▸ **Task to carry out**
Would you restate the listing word for word, with the images omitted?

▸ **Data**
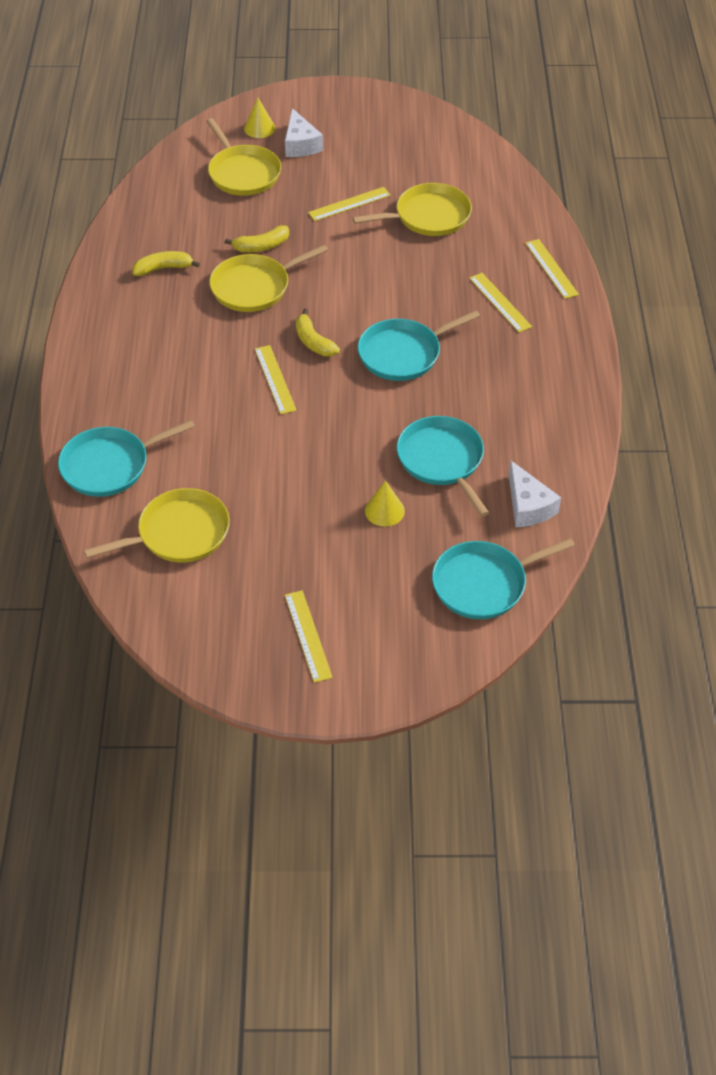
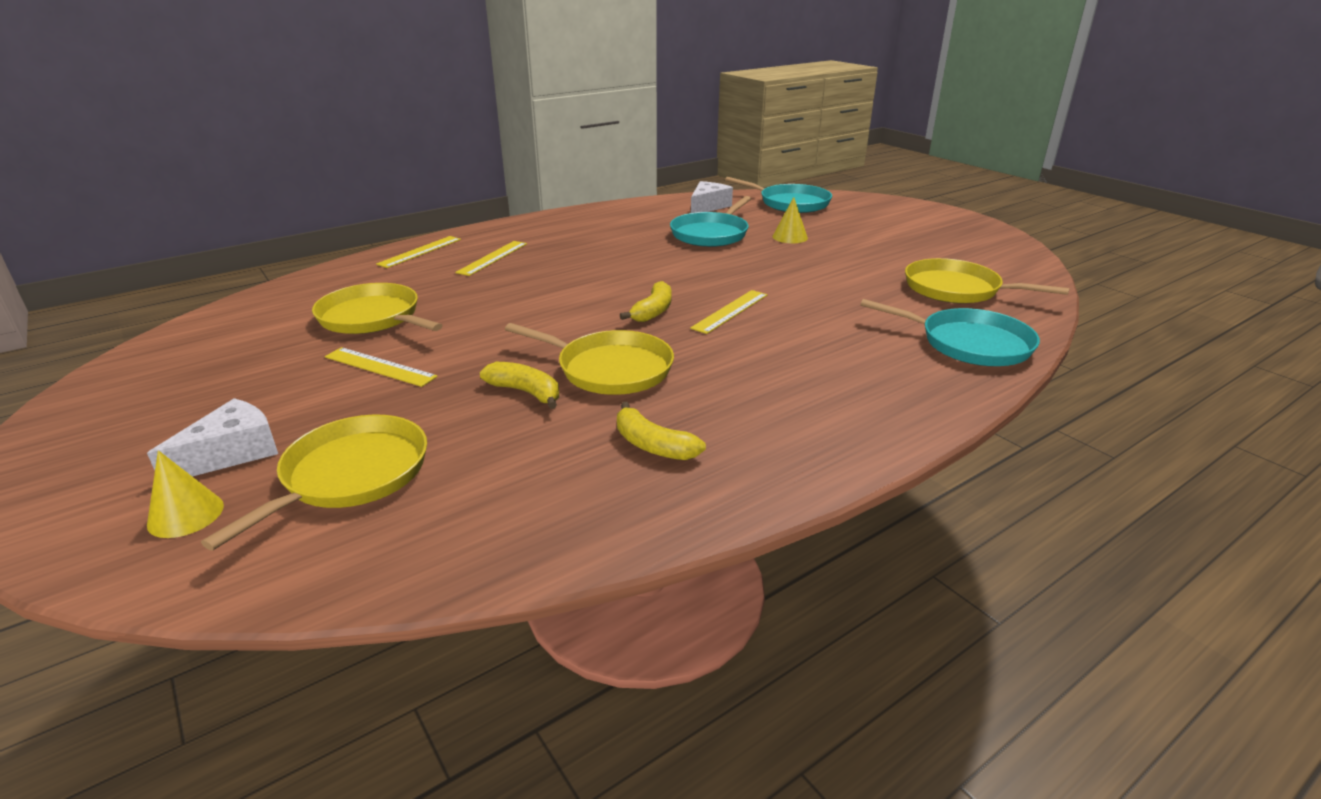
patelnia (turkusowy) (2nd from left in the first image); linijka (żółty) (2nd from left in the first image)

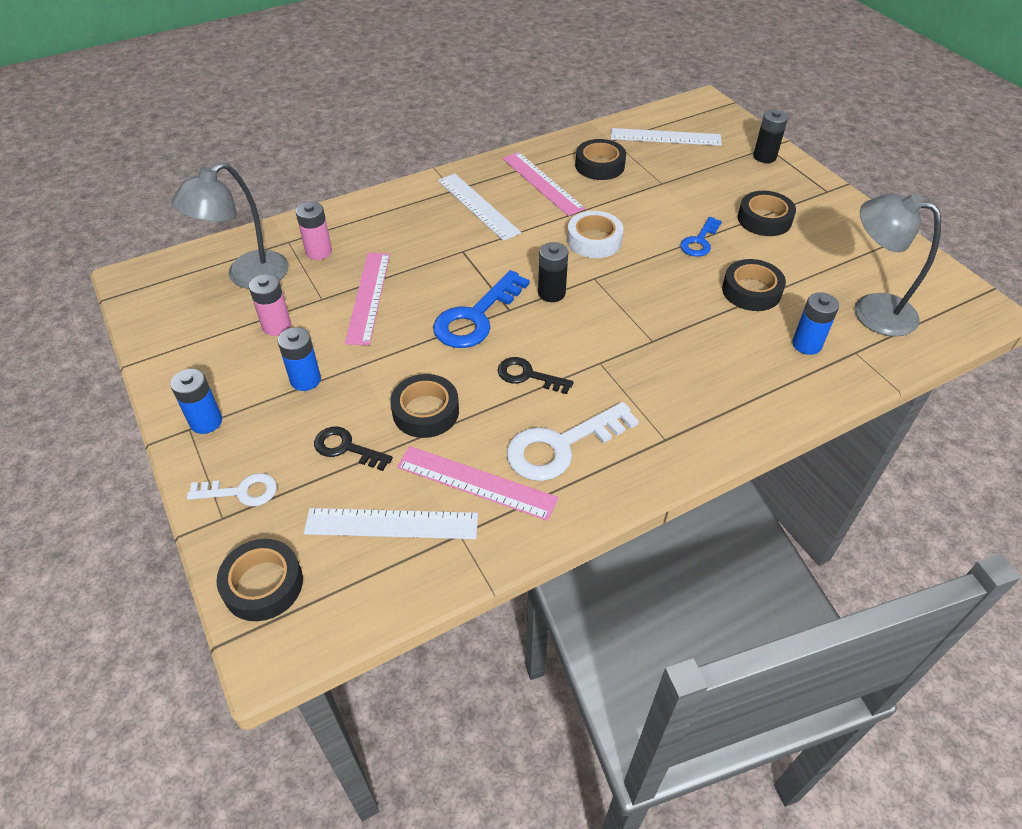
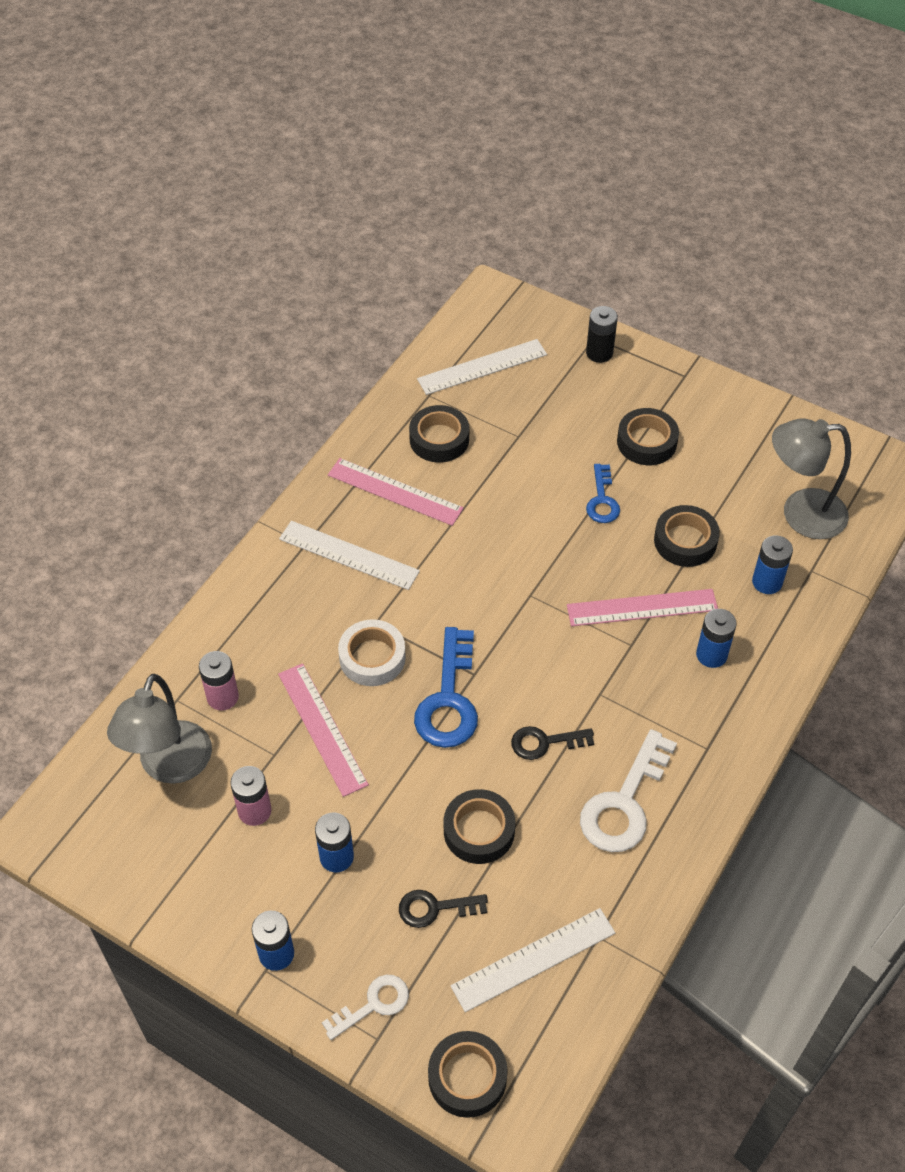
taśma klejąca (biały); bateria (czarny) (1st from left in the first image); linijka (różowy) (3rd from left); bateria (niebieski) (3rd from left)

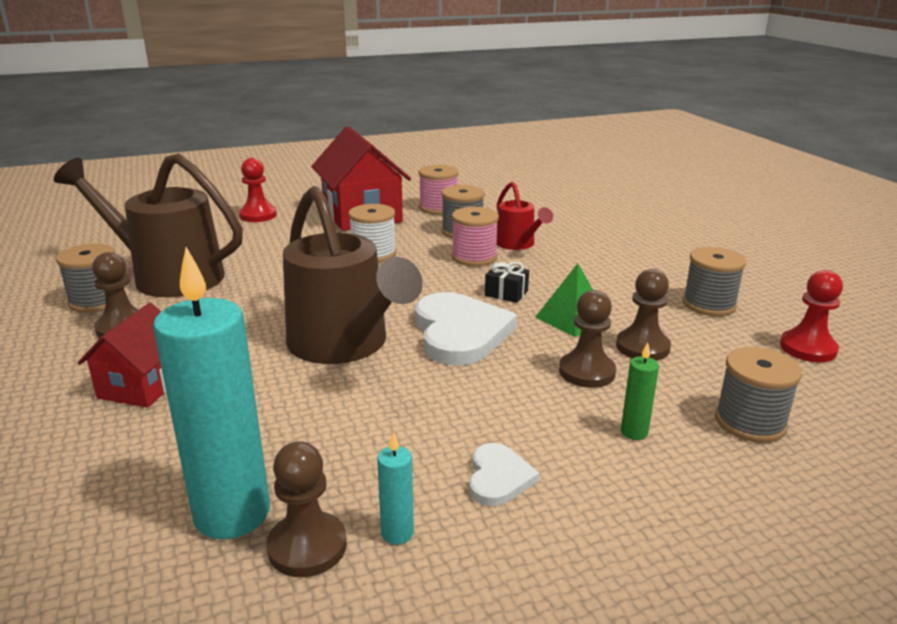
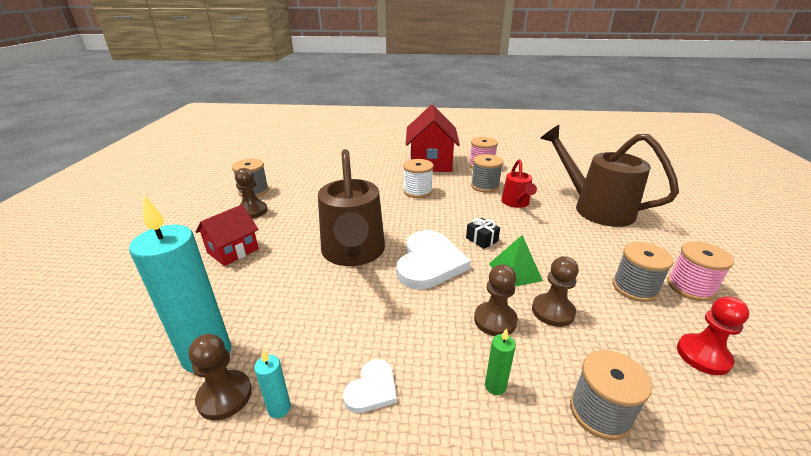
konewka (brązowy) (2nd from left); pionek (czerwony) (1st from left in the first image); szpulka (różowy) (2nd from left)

▸ **Completed exercise**
patelnia (turkusowy) (2nd from left in the first image); linijka (żółty) (2nd from left in the first image)

taśma klejąca (biały); bateria (czarny) (1st from left in the first image); linijka (różowy) (3rd from left); bateria (niebieski) (3rd from left)

konewka (brązowy) (2nd from left); pionek (czerwony) (1st from left in the first image); szpulka (różowy) (2nd from left)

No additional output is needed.